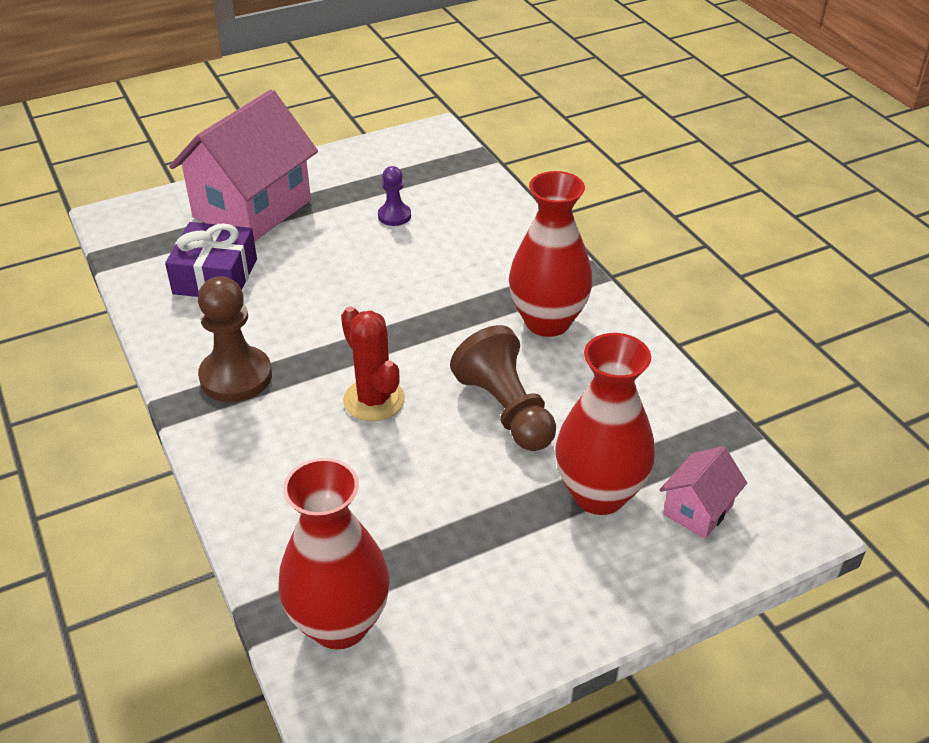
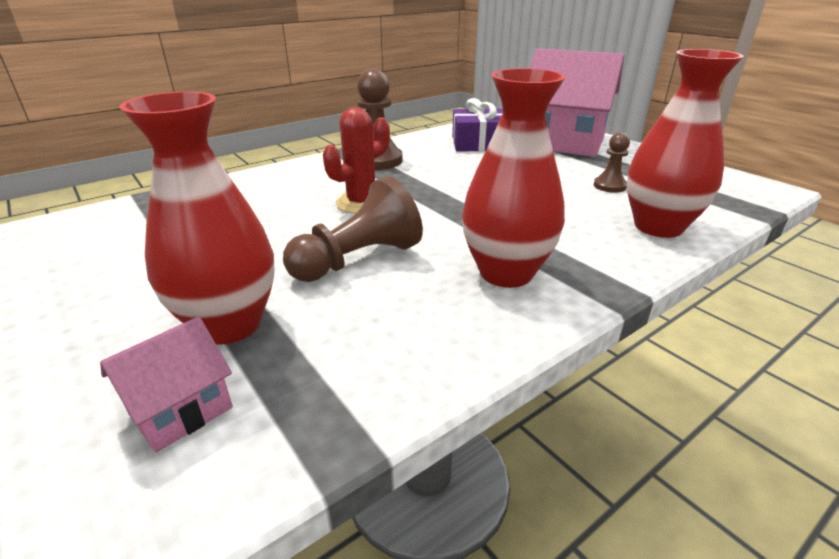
camera: 80 degrees right, 10 degrees down
red vase [278,458,390,649] -> red vase moved to [627,49,744,238]
purple pawn [378,166,411,226] -> brown pawn [594,132,630,193]
pink house [659,446,747,539] -> pink house turned 75 degrees counterclockwise [100,317,233,453]

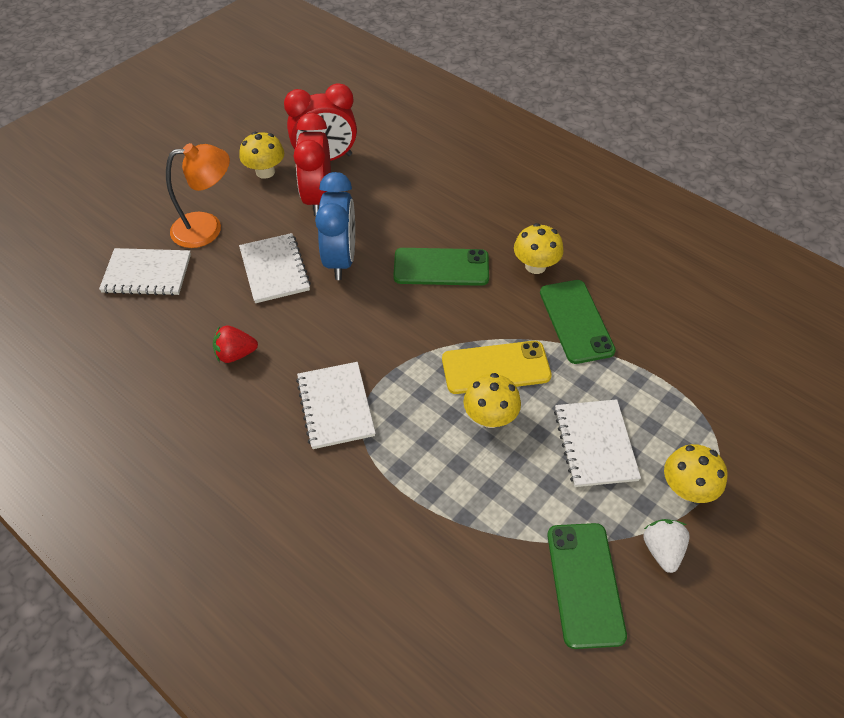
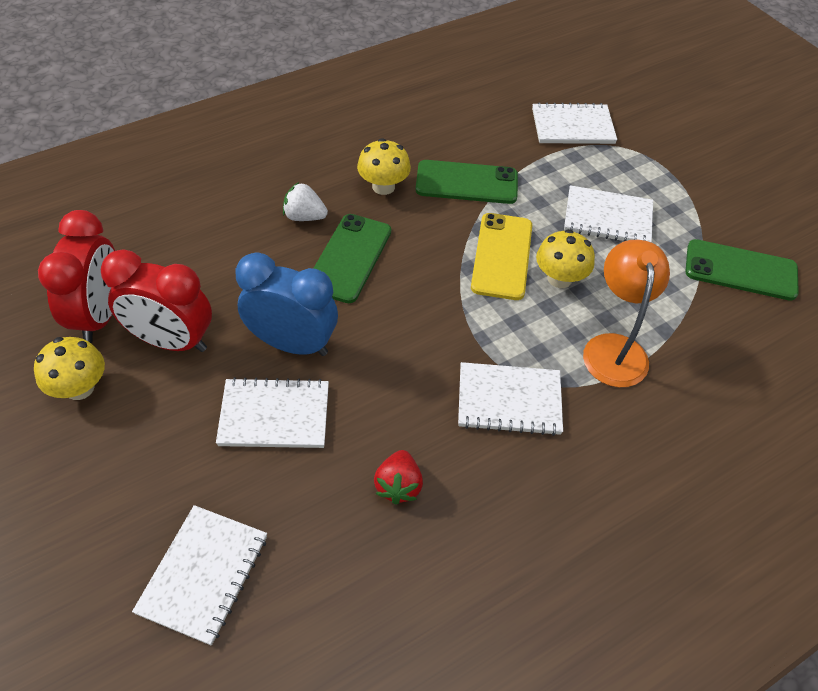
camera: 75 degrees left, 0 degrees up
orange lamp [166,143,230,248] -> orange lamp moved to [583,240,670,387]
white strawberry [643,519,690,573] -> white strawberry moved to [283,182,328,221]
yellow mushroom [664,444,728,503] -> none
none -> white notebook [532,103,617,144]

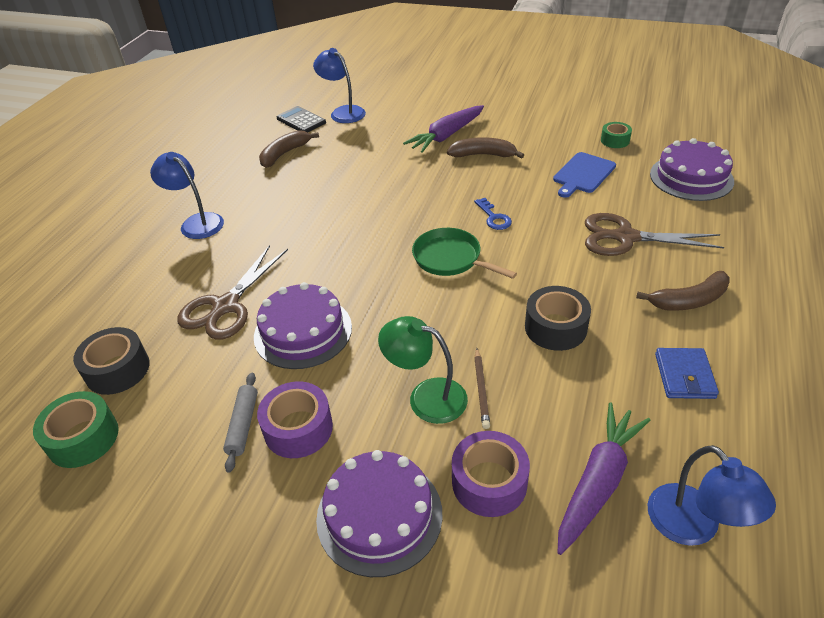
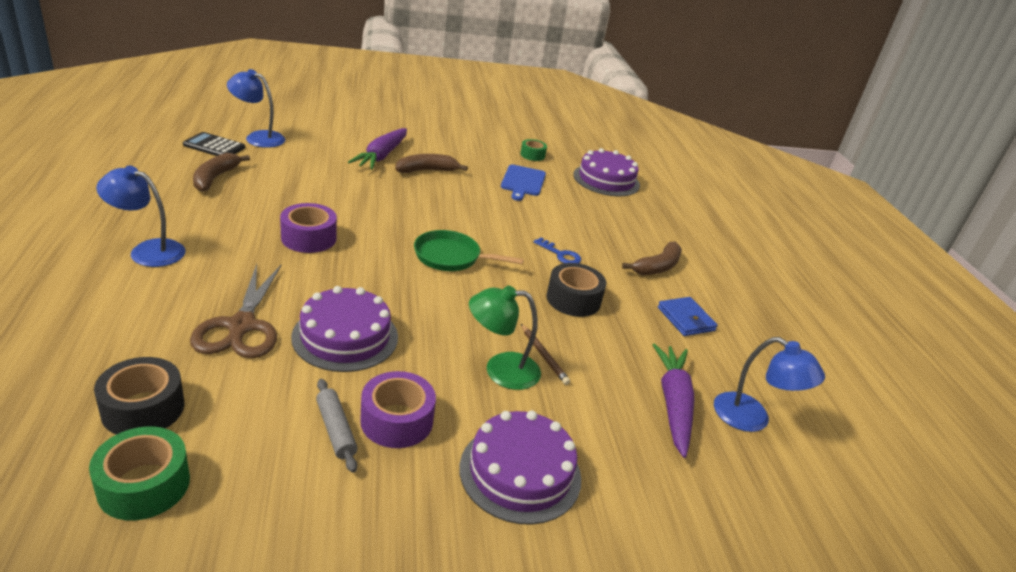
camera: 35 degrees left, 10 degrees down
purple tape [452,431,530,517] -> purple tape moved to [280,203,337,253]
blue key [474,198,512,230] -> blue key moved to [533,237,581,263]
brown scissors [585,213,724,256] -> none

= Task to carry out =
Write the listing again exactly, duplicating every line and skipping the pictures.

= Task solution =
camera: 80 degrees right, 10 degrees down
red vase [278,458,390,649] -> red vase moved to [627,49,744,238]
purple pawn [378,166,411,226] -> brown pawn [594,132,630,193]
pink house [659,446,747,539] -> pink house turned 75 degrees counterclockwise [100,317,233,453]

camera: 75 degrees left, 0 degrees up
orange lamp [166,143,230,248] -> orange lamp moved to [583,240,670,387]
white strawberry [643,519,690,573] -> white strawberry moved to [283,182,328,221]
yellow mushroom [664,444,728,503] -> none
none -> white notebook [532,103,617,144]

camera: 35 degrees left, 10 degrees down
purple tape [452,431,530,517] -> purple tape moved to [280,203,337,253]
blue key [474,198,512,230] -> blue key moved to [533,237,581,263]
brown scissors [585,213,724,256] -> none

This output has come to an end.